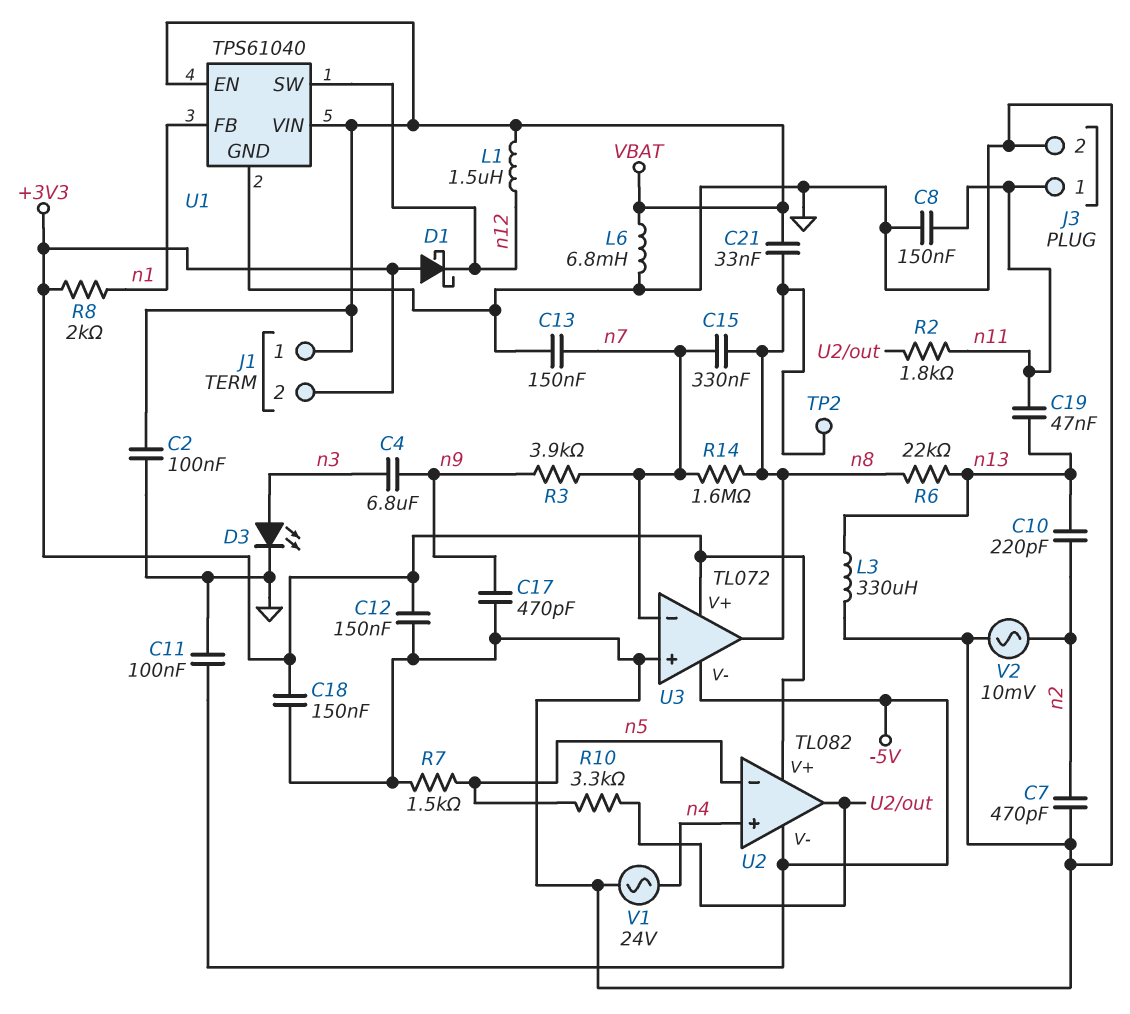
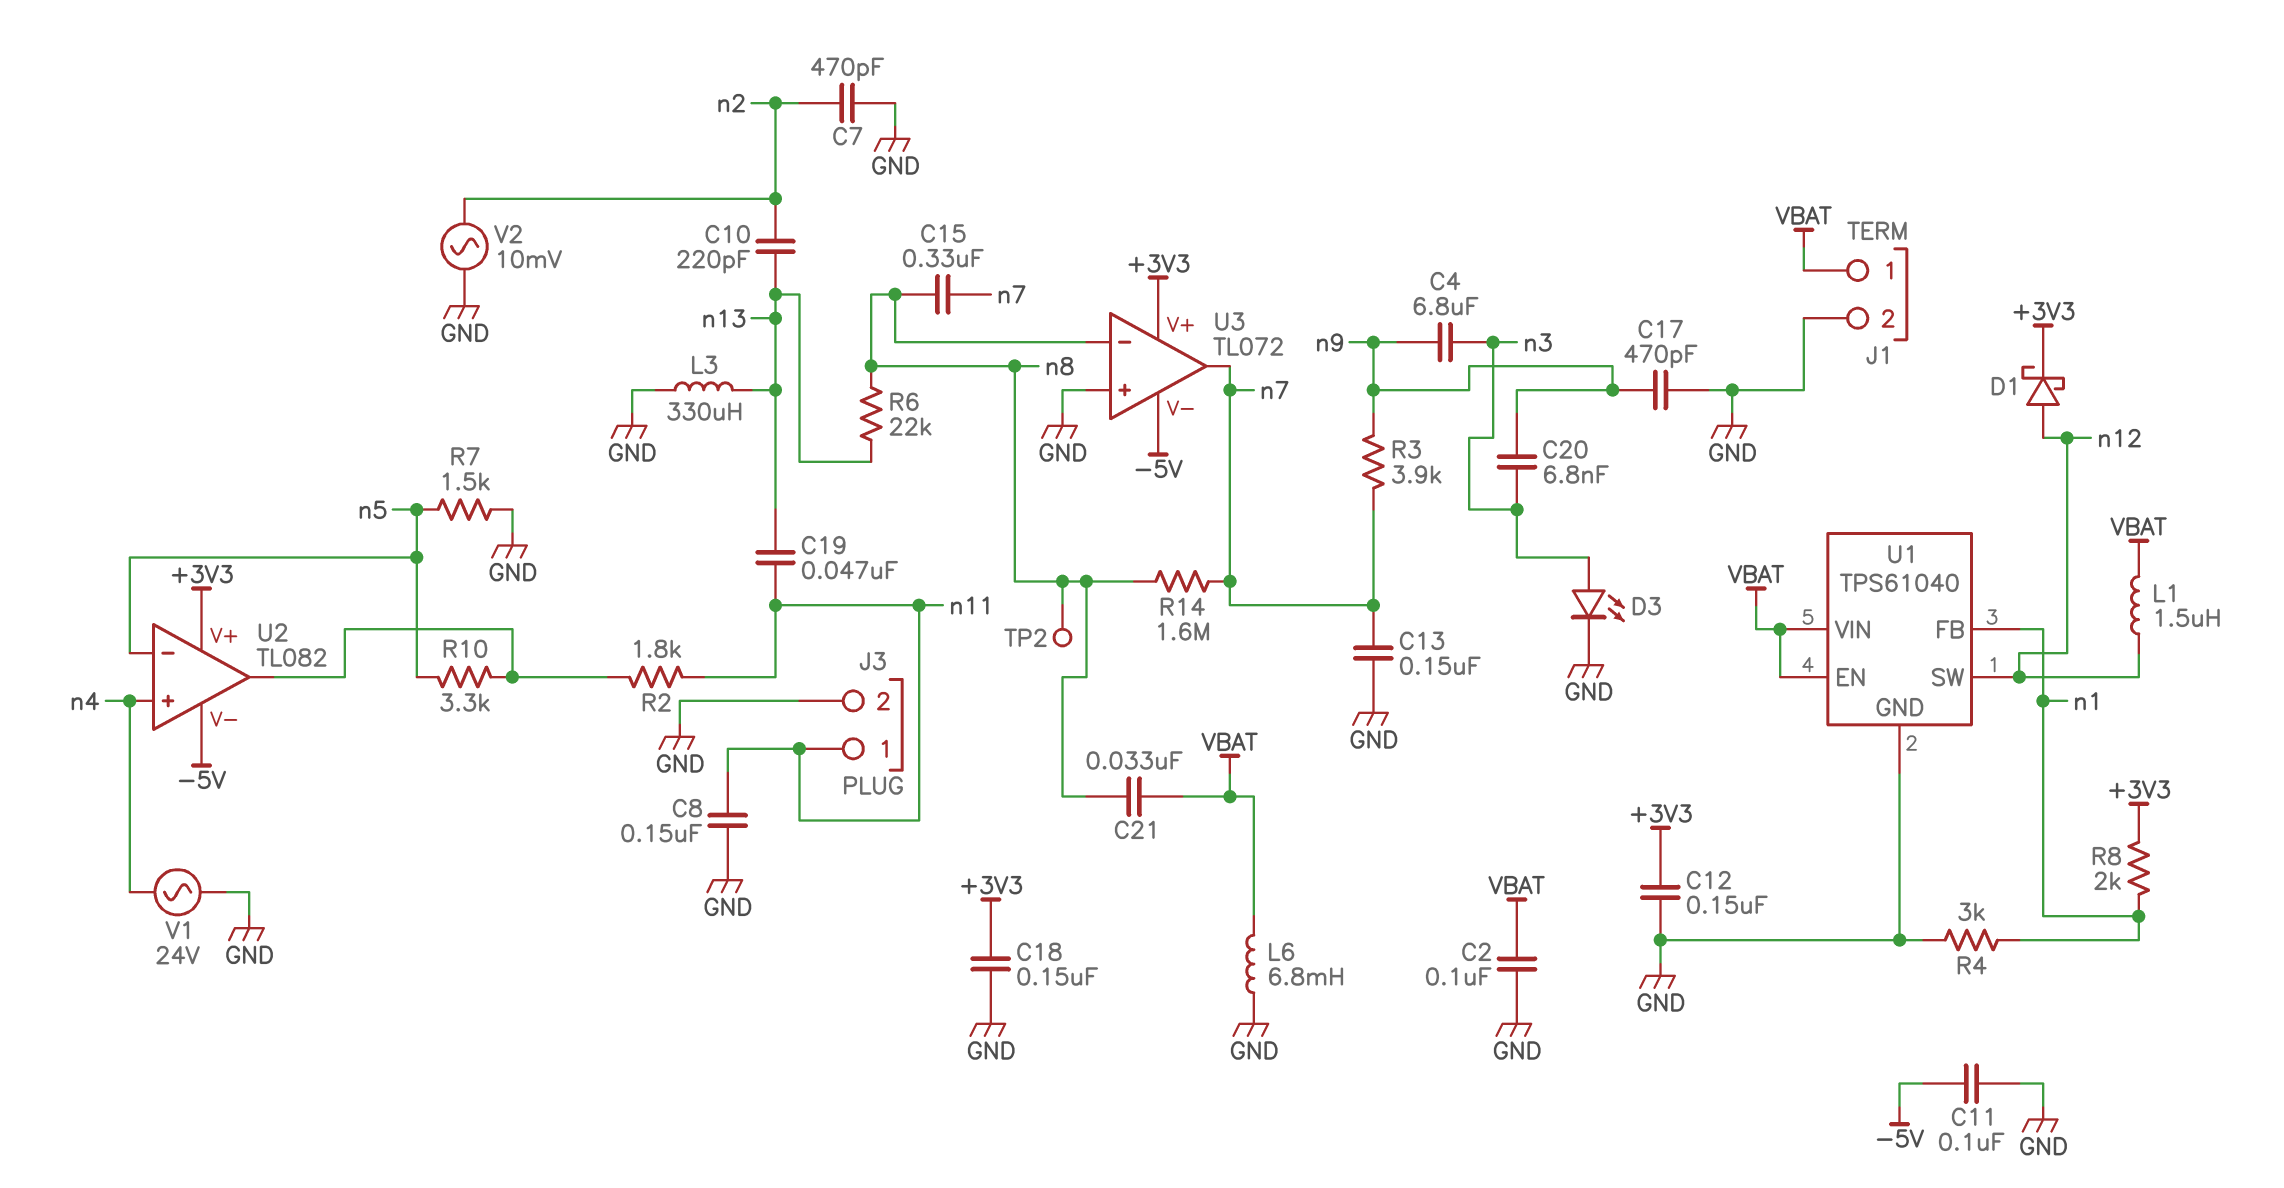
C20: none -> 6.8nF (n3, n9)
D1: schottky (A +3V3, K n12) -> schottky (A n12, K +3V3)
J1 pin 2: +3V3 -> GND
R4: none -> 3k (GND, n1)
U3 pin in-: n7 -> n8
U3 pin out: n8 -> n7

+++++

• **The problem**
The material is to be reproduced verbatim, and no picture may appear in the copy.

• **Finished exercise**
C20: none -> 6.8nF (n3, n9)
D1: schottky (A +3V3, K n12) -> schottky (A n12, K +3V3)
J1 pin 2: +3V3 -> GND
R4: none -> 3k (GND, n1)
U3 pin in-: n7 -> n8
U3 pin out: n8 -> n7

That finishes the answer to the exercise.